▸ **Task details**
The copy you give must match the records exactly, except that it holds no images.
■ ■ ■ ■
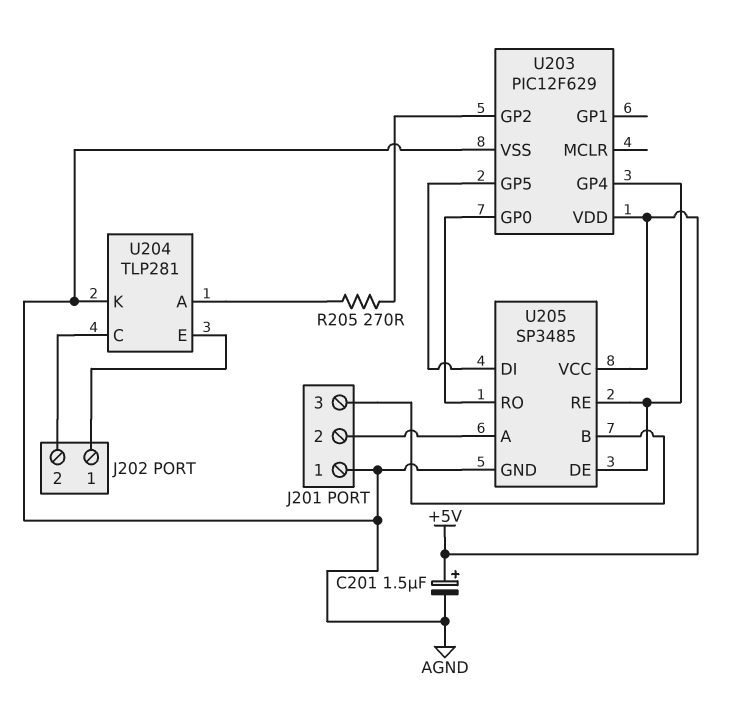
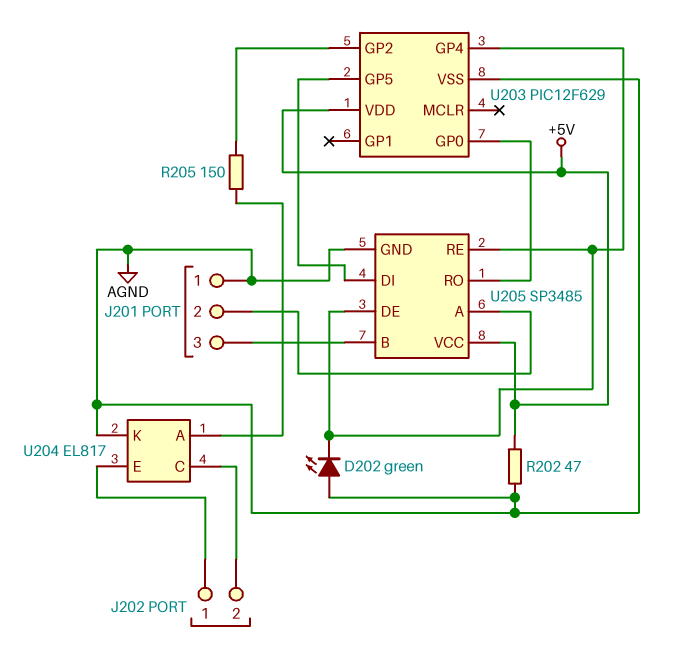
C201: 1.5uF (plus +5V, minus AGND) -> none
D202: none -> LED green (A AGND, K U203/GP4)
R202: none -> 47 (+5V, AGND)
R205: 270 (U203/GP2, U204/A) -> 150 (U203/GP2, U204/A)
U204: TLP281 -> EL817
■ ■ ■ ■
▸ **Response for this exercise**
C201: 1.5uF (plus +5V, minus AGND) -> none
D202: none -> LED green (A AGND, K U203/GP4)
R202: none -> 47 (+5V, AGND)
R205: 270 (U203/GP2, U204/A) -> 150 (U203/GP2, U204/A)
U204: TLP281 -> EL817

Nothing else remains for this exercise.